## WHAT YOU HAVE TO DO
Retyped exactly and without pictures, the lines from the one with "135 degrees clockwise" through the end of the listing must form the entire answer.

## RECORD SET
= Beginning of Section =
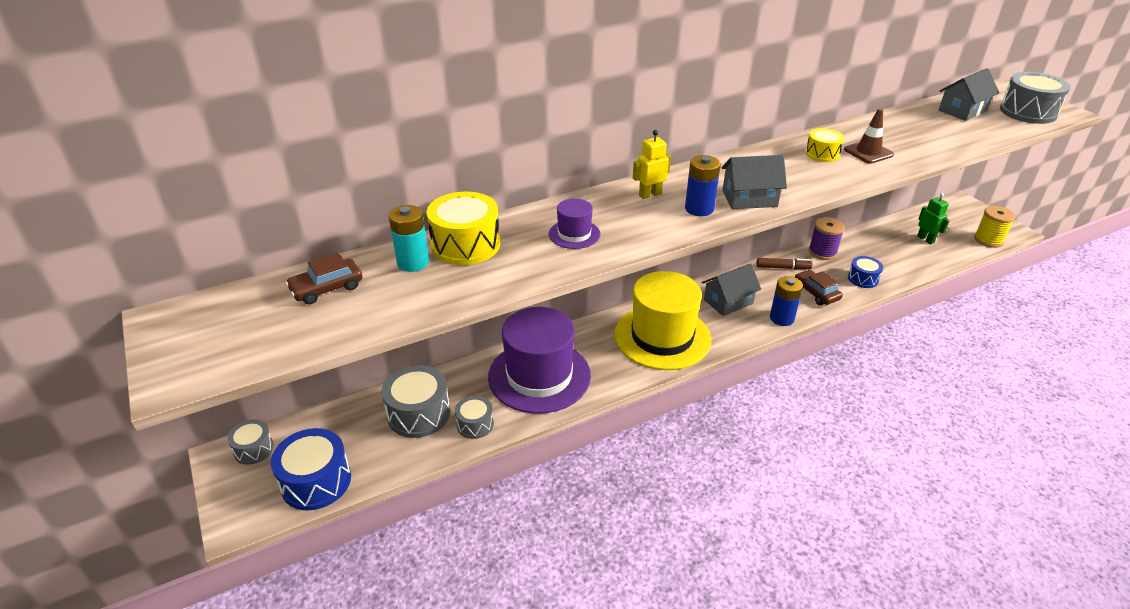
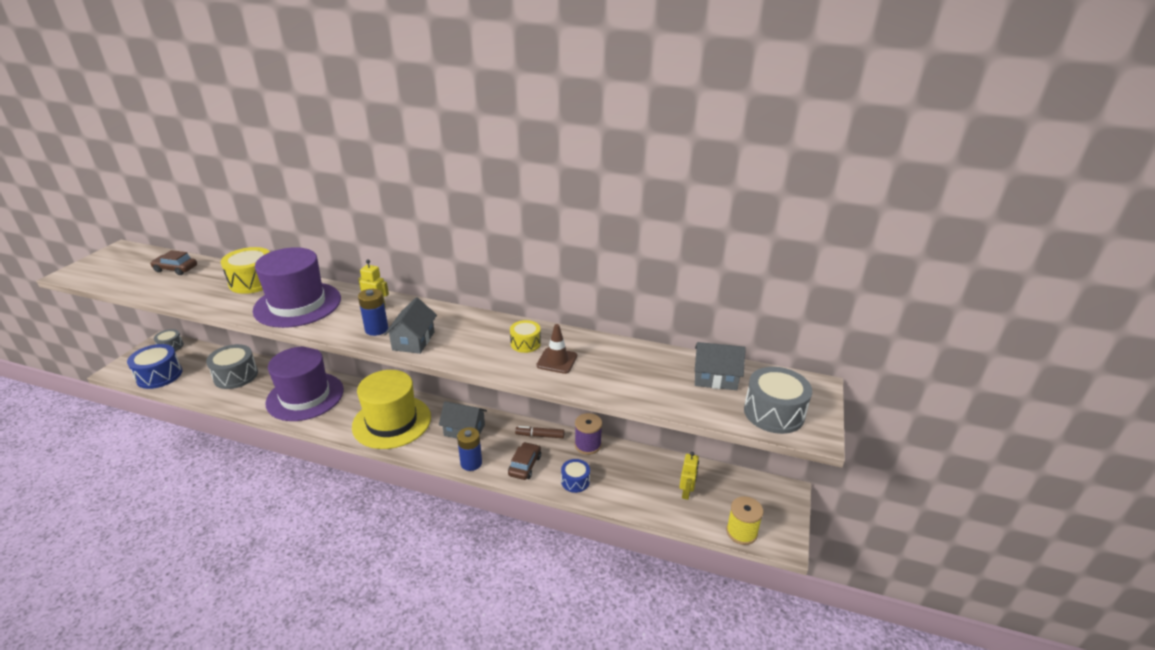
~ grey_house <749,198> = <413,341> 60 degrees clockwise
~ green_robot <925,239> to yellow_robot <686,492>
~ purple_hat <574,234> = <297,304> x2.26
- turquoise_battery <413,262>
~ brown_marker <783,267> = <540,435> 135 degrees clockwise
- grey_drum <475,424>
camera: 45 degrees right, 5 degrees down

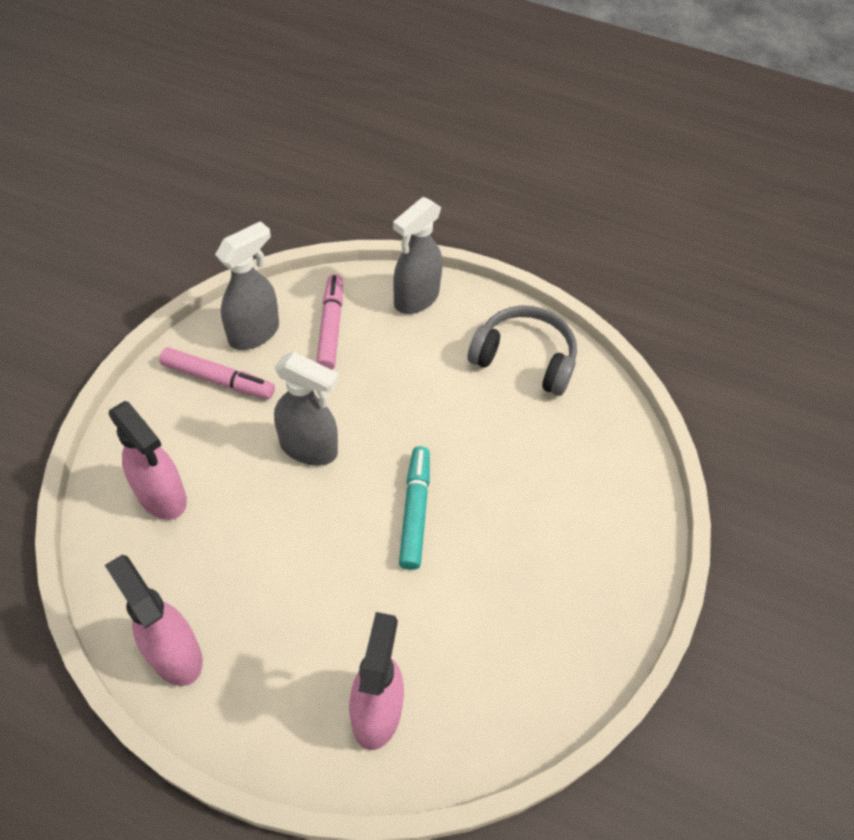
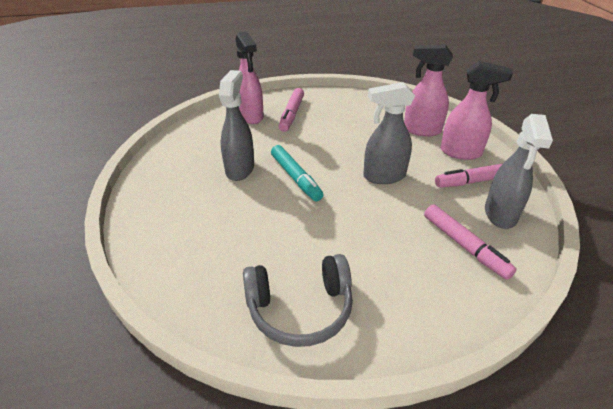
~ grey_spray_bottle <416,299> to <240,169>
~ pink_spray_bottle <174,654> to <461,152>
+ pink_marker <291,114>
camera: 150 degrees right, 15 degrees down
= End of Section =
## OUTPUT FOR THIS EXERCISE
~ brown_marker <783,267> = <540,435> 135 degrees clockwise
- grey_drum <475,424>
camera: 45 degrees right, 5 degrees down

~ grey_spray_bottle <416,299> to <240,169>
~ pink_spray_bottle <174,654> to <461,152>
+ pink_marker <291,114>
camera: 150 degrees right, 15 degrees down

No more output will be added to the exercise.